● **Exercise materials**
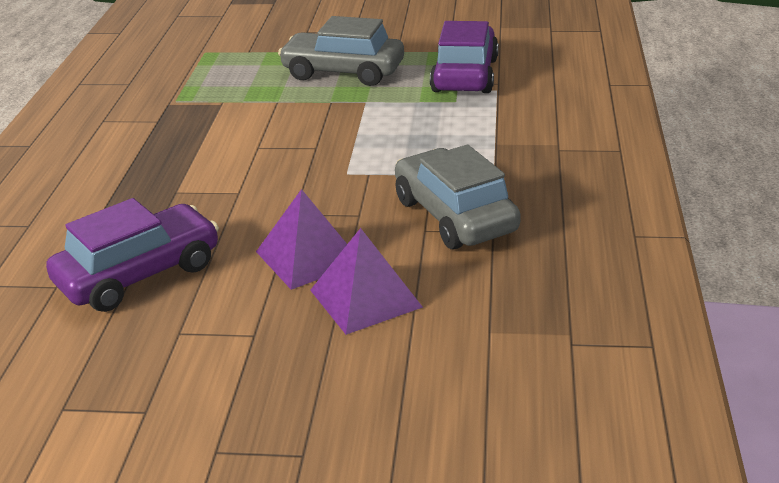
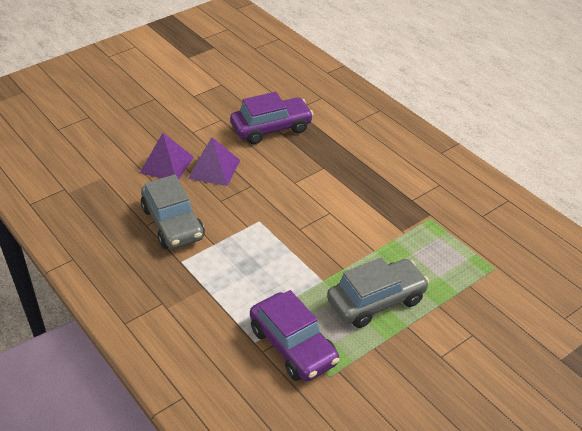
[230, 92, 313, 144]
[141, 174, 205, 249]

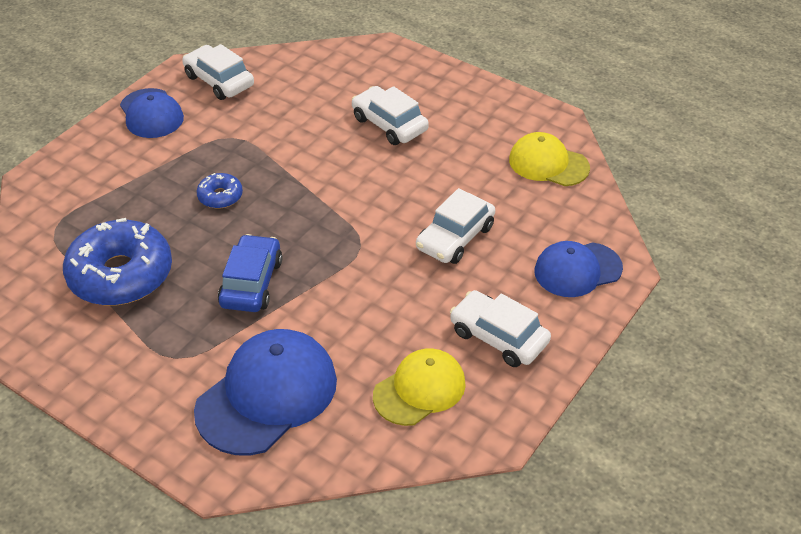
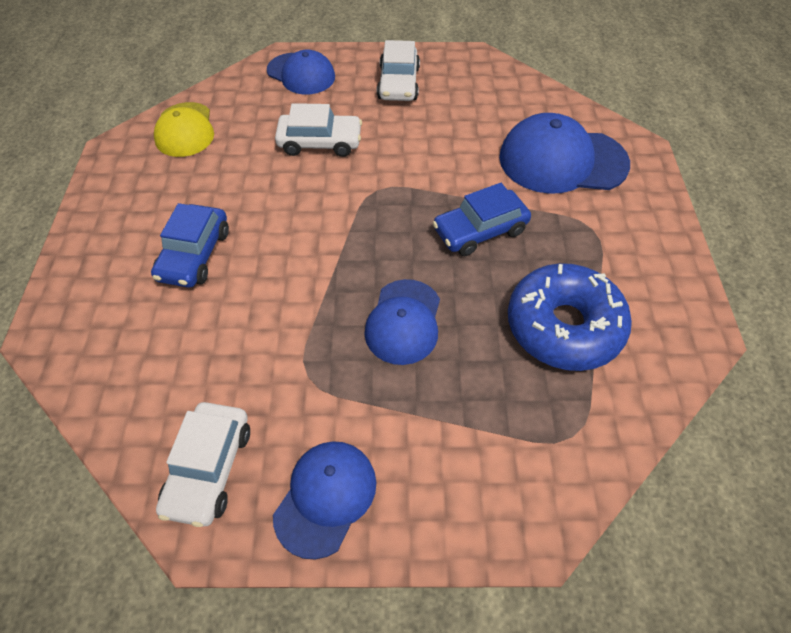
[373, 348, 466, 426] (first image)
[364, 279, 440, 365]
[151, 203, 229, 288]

---

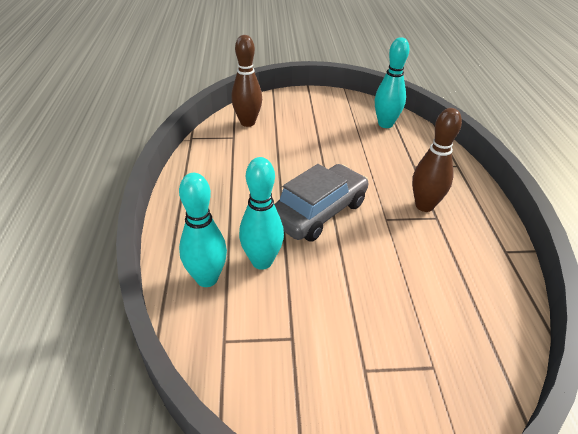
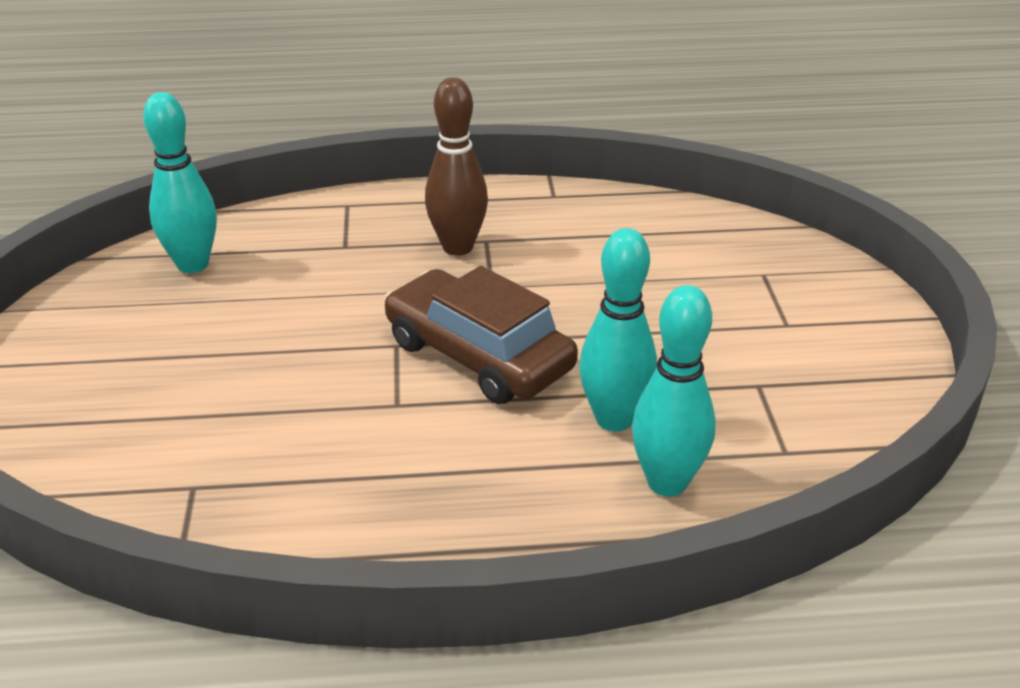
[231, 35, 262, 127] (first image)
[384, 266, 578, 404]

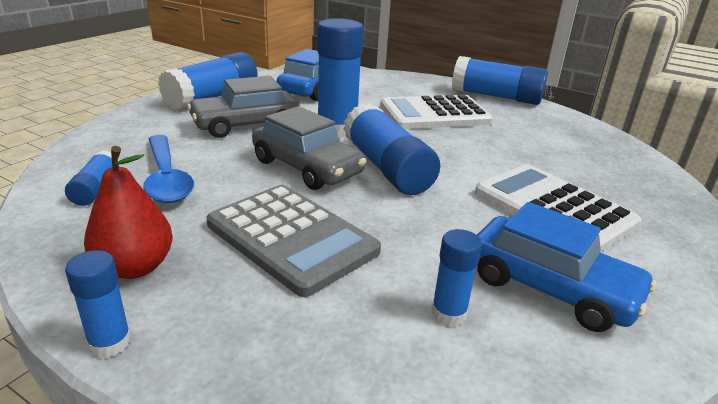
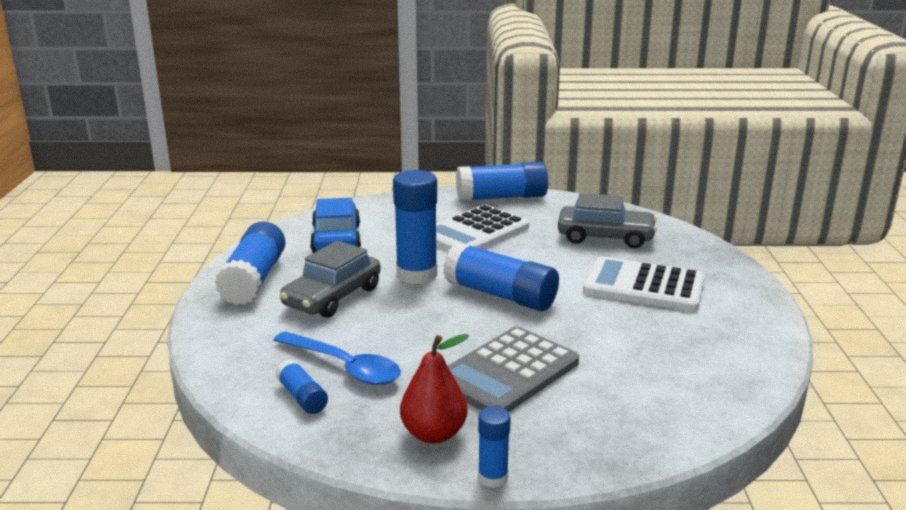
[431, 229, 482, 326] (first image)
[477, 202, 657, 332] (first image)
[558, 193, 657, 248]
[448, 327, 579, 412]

● **Task requirements**
In the entries above, identify every line with the word "first". Copy those lines.

● **Your solution**
[373, 348, 466, 426] (first image)
[231, 35, 262, 127] (first image)
[431, 229, 482, 326] (first image)
[477, 202, 657, 332] (first image)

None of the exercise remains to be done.